[Spatial object tracking data]
>>>>>
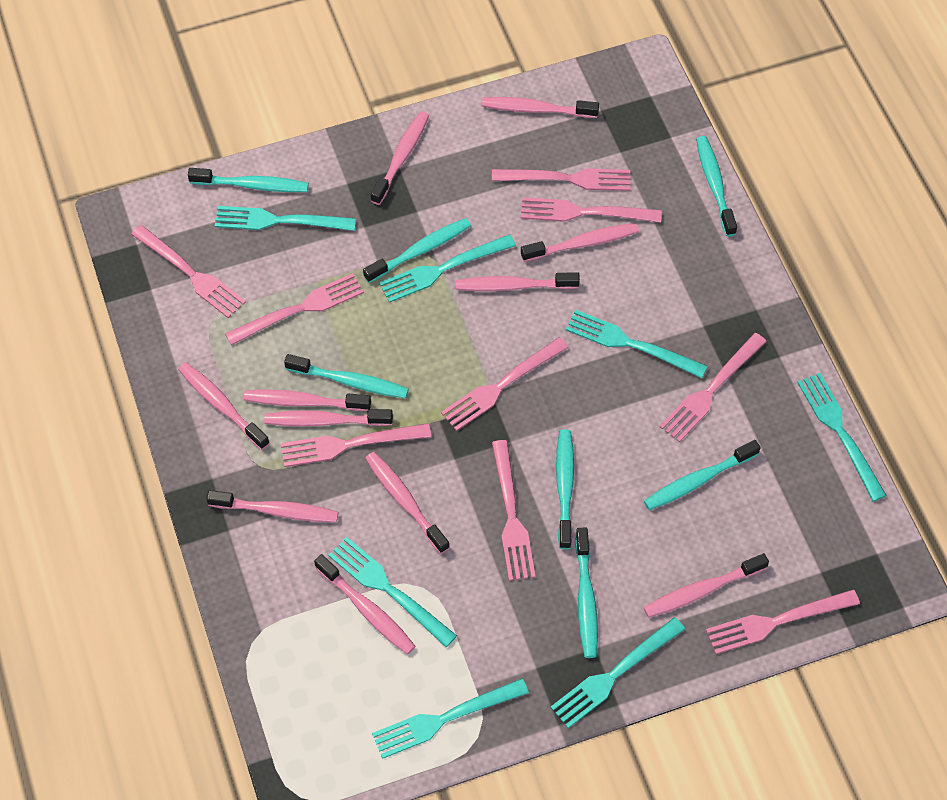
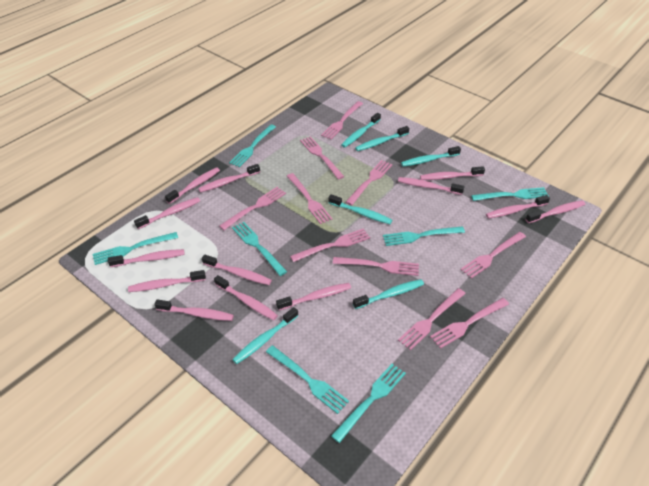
pink fork: 9 -> 10
pink toothbrush: 11 -> 13
turquoise toothbrush: 7 -> 6

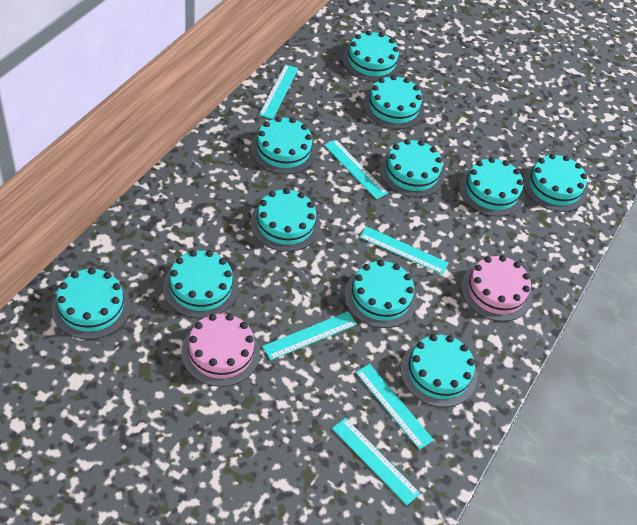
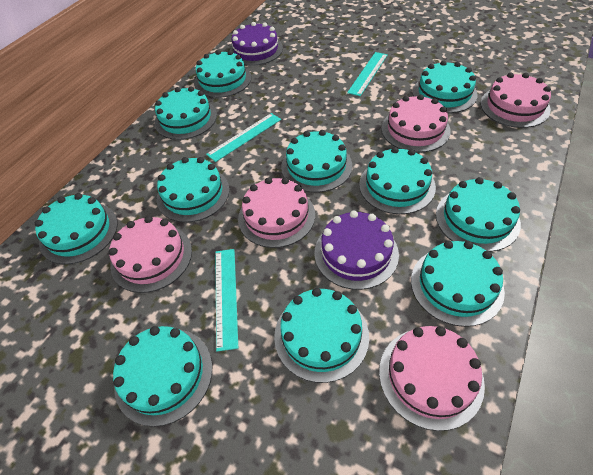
pink cake: 2 -> 5
purple cake: 0 -> 2
turquoise ruler: 6 -> 3

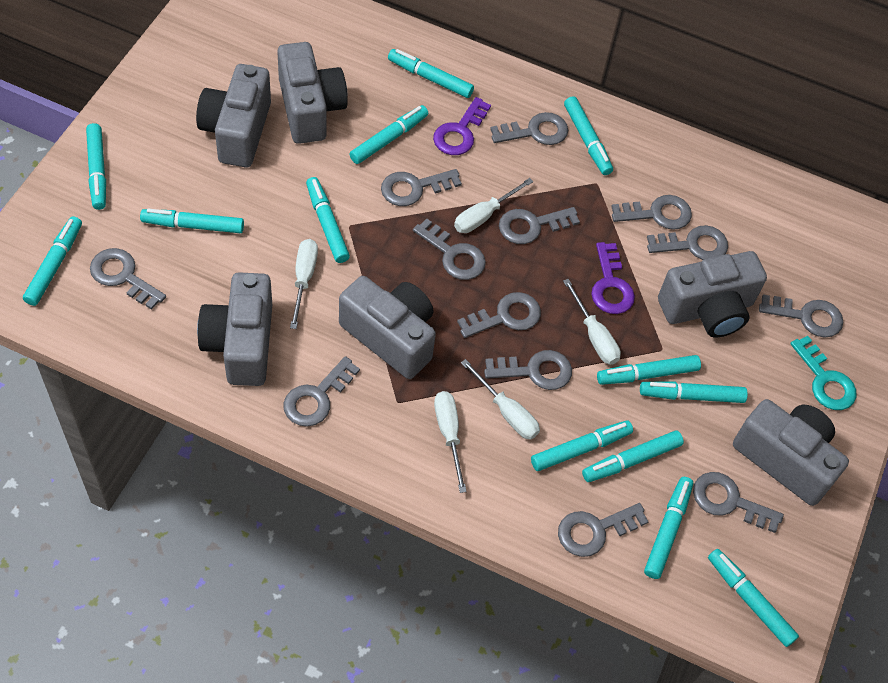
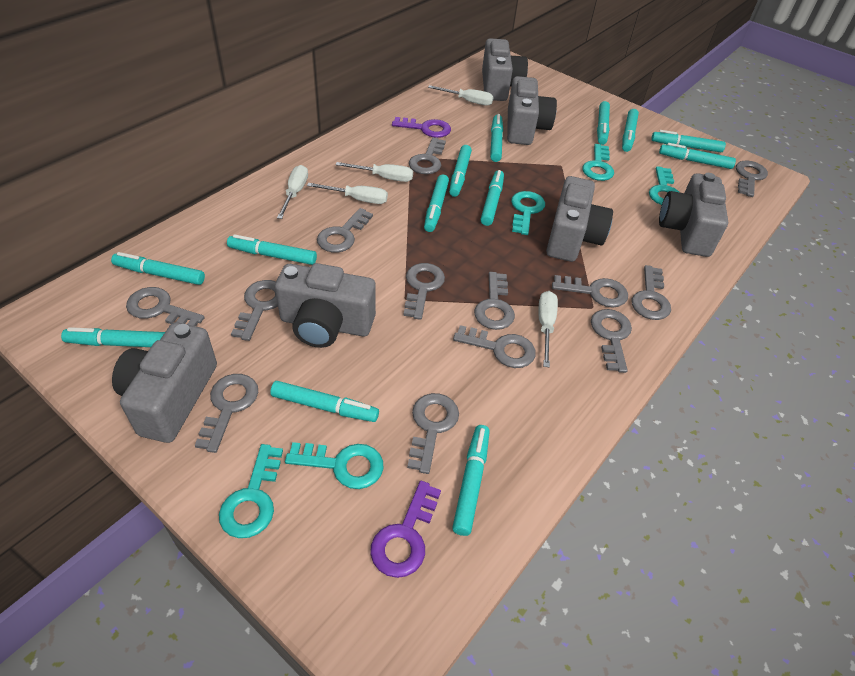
turquoise key: 1 -> 5

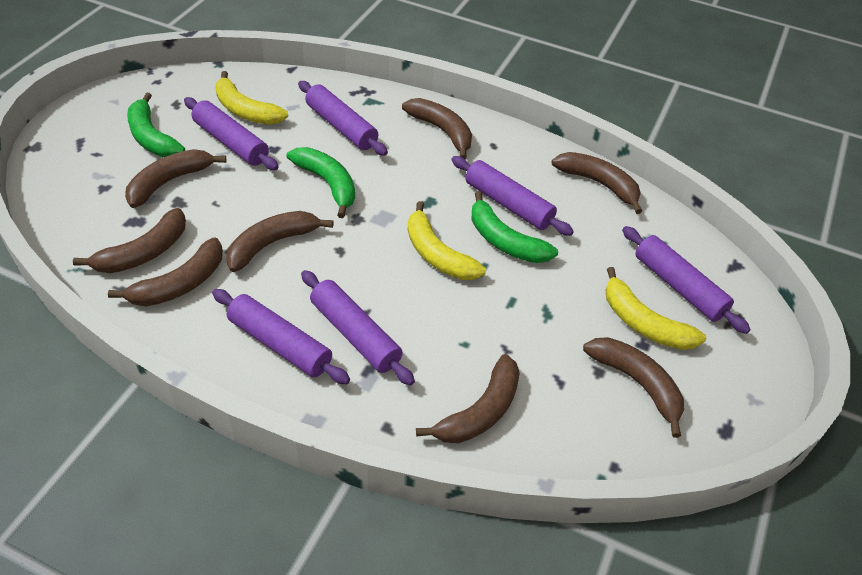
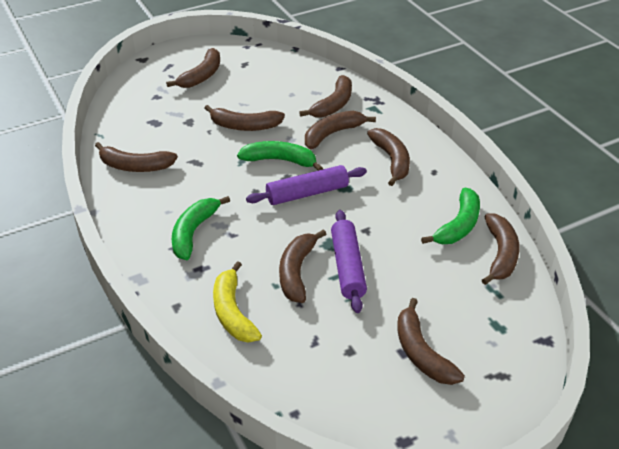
brown banana: 8 -> 9
purple rolling pin: 6 -> 2
yellow banana: 3 -> 1

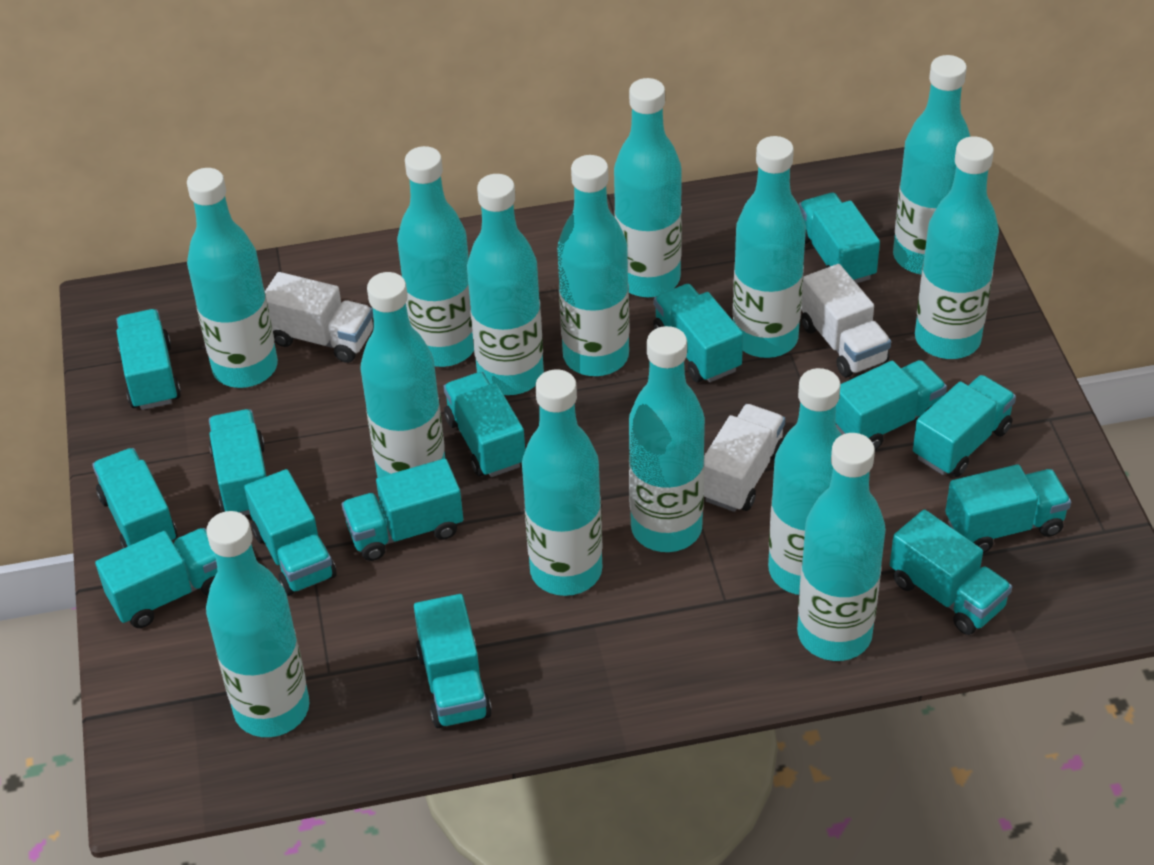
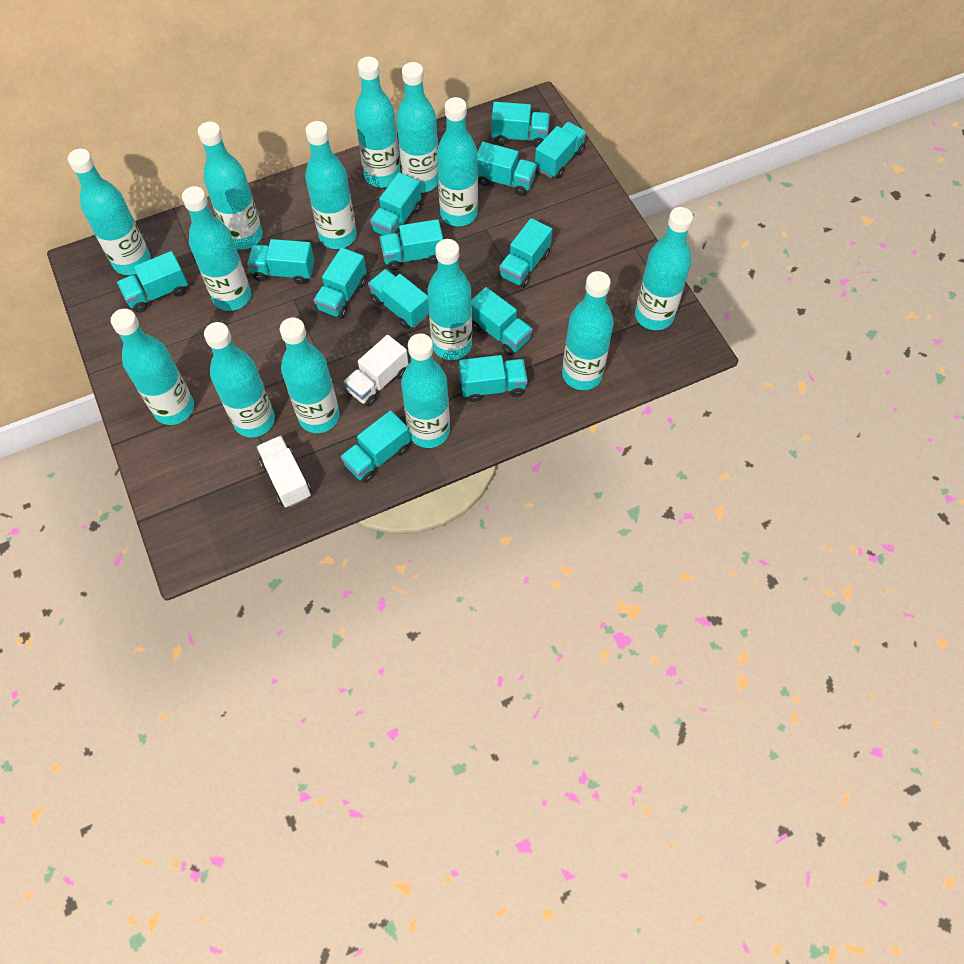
turquoise truck: 14 -> 13
white truck: 3 -> 2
<<<<<
Without the pictures, return all the records precisely as they stand.

pink fork: 9 -> 10
pink toothbrush: 11 -> 13
turquoise toothbrush: 7 -> 6

pink cake: 2 -> 5
purple cake: 0 -> 2
turquoise ruler: 6 -> 3

turquoise key: 1 -> 5

brown banana: 8 -> 9
purple rolling pin: 6 -> 2
yellow banana: 3 -> 1

turquoise truck: 14 -> 13
white truck: 3 -> 2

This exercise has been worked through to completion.